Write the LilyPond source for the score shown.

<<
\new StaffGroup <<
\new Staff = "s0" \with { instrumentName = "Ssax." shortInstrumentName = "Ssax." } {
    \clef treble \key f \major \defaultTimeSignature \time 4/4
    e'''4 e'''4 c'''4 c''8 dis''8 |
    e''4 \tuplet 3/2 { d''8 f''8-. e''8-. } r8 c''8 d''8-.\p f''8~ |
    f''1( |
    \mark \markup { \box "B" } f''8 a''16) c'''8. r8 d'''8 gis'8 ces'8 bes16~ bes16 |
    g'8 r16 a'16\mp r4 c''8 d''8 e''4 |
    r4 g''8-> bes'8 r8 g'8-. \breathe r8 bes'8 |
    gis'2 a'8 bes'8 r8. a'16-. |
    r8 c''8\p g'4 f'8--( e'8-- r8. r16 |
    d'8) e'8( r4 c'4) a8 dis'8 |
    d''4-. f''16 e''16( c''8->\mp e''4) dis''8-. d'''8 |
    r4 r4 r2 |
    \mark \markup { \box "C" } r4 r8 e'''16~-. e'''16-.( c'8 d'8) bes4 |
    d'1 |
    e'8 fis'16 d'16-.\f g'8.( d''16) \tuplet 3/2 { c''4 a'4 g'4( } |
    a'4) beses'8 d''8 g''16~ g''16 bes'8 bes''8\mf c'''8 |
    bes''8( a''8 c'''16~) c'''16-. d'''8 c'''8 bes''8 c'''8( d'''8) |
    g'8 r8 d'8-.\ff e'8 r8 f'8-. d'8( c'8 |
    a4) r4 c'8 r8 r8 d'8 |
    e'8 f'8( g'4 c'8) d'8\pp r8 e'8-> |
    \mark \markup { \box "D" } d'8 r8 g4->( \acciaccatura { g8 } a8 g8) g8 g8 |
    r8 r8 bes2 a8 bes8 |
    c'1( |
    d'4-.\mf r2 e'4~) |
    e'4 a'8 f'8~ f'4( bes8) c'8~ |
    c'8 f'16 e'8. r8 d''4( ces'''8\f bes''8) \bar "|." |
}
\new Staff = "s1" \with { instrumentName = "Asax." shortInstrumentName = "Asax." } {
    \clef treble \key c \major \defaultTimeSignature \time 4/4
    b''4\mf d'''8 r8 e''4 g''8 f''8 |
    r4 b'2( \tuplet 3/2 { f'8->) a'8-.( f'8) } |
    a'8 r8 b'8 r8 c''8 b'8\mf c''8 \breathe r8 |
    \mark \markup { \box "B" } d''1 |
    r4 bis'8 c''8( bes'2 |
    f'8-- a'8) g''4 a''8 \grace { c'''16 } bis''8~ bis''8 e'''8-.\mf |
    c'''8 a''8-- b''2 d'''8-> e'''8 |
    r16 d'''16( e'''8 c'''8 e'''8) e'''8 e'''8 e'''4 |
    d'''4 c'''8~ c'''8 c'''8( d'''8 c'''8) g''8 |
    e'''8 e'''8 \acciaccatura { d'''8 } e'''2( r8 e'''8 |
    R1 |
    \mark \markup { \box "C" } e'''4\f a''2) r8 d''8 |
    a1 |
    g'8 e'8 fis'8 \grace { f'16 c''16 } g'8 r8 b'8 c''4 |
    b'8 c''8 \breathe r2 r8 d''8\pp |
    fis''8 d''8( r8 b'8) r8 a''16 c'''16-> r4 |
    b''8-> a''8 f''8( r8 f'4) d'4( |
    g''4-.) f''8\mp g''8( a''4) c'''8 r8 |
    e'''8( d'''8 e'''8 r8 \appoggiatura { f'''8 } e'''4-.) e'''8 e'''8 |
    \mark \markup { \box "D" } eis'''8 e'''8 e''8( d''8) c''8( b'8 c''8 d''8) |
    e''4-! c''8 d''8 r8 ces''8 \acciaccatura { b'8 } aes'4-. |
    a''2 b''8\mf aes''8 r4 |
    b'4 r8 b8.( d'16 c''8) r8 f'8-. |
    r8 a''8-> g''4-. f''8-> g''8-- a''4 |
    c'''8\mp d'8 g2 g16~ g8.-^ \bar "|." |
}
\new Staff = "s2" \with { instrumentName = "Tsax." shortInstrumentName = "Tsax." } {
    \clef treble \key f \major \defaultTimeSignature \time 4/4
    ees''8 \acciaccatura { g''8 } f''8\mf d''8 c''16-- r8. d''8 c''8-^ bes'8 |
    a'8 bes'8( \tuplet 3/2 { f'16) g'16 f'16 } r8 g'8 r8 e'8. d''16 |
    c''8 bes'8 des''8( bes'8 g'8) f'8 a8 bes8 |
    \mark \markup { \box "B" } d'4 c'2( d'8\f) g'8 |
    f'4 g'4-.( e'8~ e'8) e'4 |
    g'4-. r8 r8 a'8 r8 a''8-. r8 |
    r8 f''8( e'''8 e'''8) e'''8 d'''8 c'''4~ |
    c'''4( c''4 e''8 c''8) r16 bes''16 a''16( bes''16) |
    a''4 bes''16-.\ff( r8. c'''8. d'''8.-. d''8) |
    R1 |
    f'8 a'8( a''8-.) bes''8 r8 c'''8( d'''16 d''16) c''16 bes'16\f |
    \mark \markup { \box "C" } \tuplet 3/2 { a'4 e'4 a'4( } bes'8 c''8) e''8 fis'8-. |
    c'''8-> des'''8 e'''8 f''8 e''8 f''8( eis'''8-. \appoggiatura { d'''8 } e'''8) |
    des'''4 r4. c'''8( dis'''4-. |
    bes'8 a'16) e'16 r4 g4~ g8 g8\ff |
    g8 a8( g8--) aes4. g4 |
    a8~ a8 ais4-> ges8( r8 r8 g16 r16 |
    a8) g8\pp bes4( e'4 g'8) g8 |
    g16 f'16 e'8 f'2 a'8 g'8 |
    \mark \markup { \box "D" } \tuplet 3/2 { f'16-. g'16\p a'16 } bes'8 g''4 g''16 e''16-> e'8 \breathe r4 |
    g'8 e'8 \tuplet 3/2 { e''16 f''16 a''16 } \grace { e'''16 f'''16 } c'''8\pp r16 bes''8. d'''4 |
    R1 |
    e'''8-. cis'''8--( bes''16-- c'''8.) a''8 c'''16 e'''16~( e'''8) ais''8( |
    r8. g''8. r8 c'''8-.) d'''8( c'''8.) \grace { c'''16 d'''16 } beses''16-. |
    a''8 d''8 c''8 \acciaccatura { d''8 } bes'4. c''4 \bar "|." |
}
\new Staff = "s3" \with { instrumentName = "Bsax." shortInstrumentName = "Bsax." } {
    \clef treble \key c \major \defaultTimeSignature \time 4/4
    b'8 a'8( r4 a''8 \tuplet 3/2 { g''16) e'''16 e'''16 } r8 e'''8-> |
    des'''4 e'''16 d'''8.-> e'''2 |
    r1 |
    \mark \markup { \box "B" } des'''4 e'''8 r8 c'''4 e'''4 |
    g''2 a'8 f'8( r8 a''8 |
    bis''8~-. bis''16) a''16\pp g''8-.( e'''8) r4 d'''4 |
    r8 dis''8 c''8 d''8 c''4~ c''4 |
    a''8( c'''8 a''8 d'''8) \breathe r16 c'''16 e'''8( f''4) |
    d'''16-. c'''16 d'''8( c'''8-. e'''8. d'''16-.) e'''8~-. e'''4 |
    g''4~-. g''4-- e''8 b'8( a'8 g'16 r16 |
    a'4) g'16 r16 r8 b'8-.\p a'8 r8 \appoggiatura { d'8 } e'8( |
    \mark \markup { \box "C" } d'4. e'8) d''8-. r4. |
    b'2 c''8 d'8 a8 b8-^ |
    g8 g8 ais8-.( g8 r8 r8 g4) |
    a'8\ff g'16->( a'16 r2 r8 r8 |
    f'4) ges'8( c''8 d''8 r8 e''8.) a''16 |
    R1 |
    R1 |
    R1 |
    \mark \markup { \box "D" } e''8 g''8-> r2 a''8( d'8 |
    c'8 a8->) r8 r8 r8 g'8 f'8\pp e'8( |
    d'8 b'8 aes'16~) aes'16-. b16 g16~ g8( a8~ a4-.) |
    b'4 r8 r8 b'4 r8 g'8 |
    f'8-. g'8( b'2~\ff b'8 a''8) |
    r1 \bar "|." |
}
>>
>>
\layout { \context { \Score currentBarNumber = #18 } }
# # # # # # #
● **Written request**
Copy out every line in the items above that contains the string "breathe".

● **Complete answer**
    r4 g''8-> bes'8 r8 g'8-. \breathe r8 bes'8 |
    a'8 r8 b'8 r8 c''8 b'8\mf c''8 \breathe r8 |
    b'8 c''8 \breathe r2 r8 d''8\pp |
    \mark \markup { \box "D" } \tuplet 3/2 { f'16-. g'16\p a'16 } bes'8 g''4 g''16 e''16-> e'8 \breathe r4 |
    a''8( c'''8 a''8 d'''8) \breathe r16 c'''16 e'''8( f''4) |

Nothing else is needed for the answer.